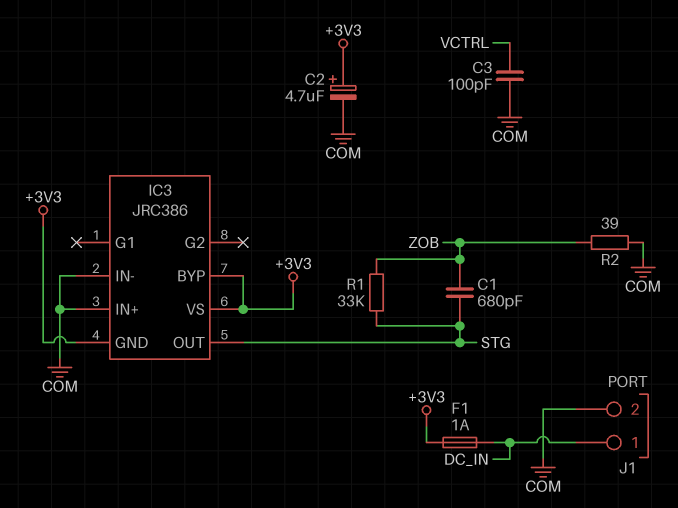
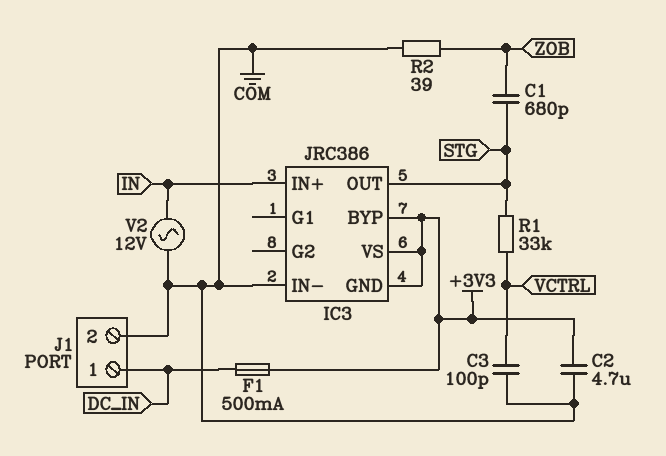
C2: 4.7uF (plus +3V3, minus COM) -> 4.7uF (+3V3, COM)
F1: 1A (+3V3, DC_IN) -> 500mA (+3V3, DC_IN)
IC3 pin IN+: COM -> IN
R1: 33k (STG, ZOB) -> 33k (STG, VCTRL)
V2: none -> AC 12V (COM, IN)

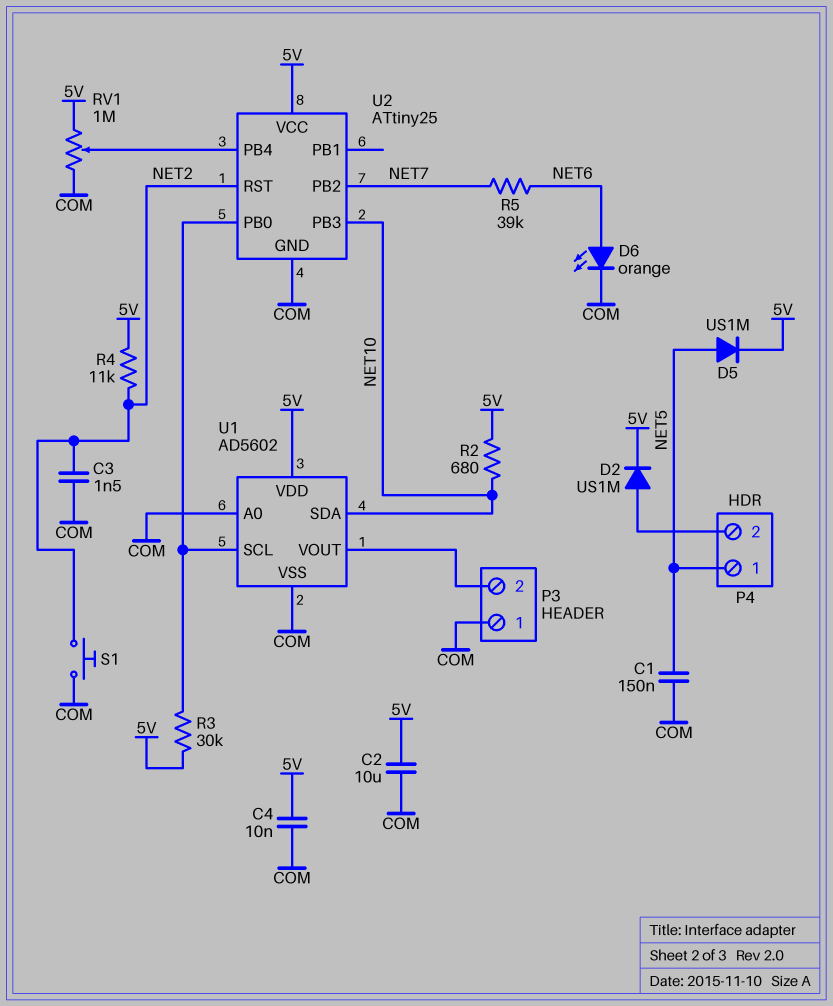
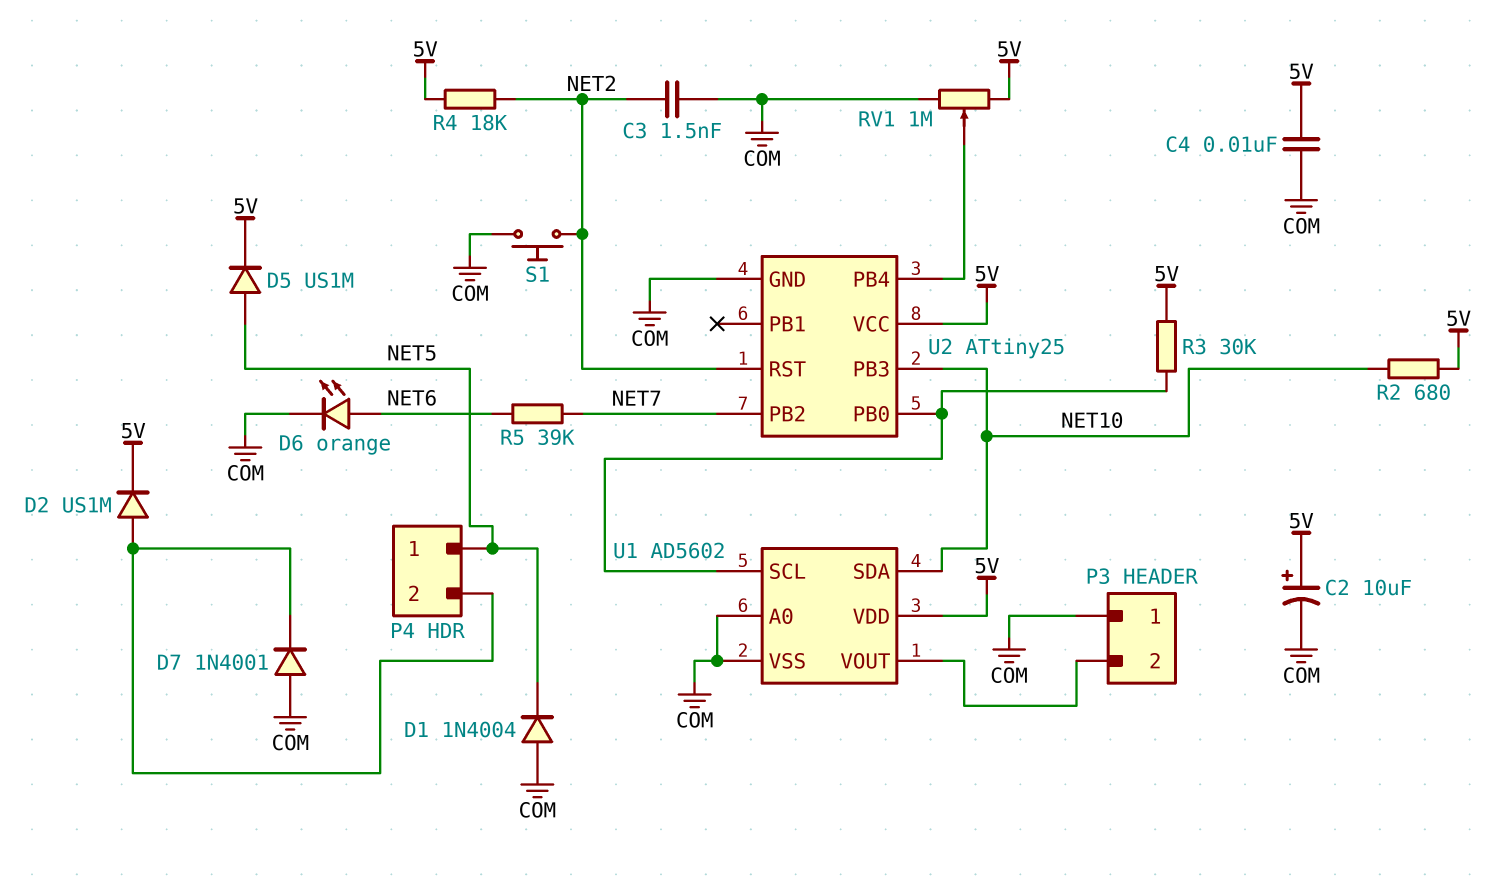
C1: 150nF (COM, NET5) -> none
C2: 10uF (5V, COM) -> 10uF (plus 5V, minus COM)
D1: none -> diode 1N4004 (A COM, K NET5)
D7: none -> diode 1N4001 (A COM, K P4/2)
R4: 11k (5V, NET2) -> 18k (5V, NET2)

- **What the task asks**: The output should be the lines from the one with "IC3 pin IN+: COM -> IN" through the end of the material above, both ends included, printed exactly and nothing else. Drop the pictures.

- **Response area**:
IC3 pin IN+: COM -> IN
R1: 33k (STG, ZOB) -> 33k (STG, VCTRL)
V2: none -> AC 12V (COM, IN)

C1: 150nF (COM, NET5) -> none
C2: 10uF (5V, COM) -> 10uF (plus 5V, minus COM)
D1: none -> diode 1N4004 (A COM, K NET5)
D7: none -> diode 1N4001 (A COM, K P4/2)
R4: 11k (5V, NET2) -> 18k (5V, NET2)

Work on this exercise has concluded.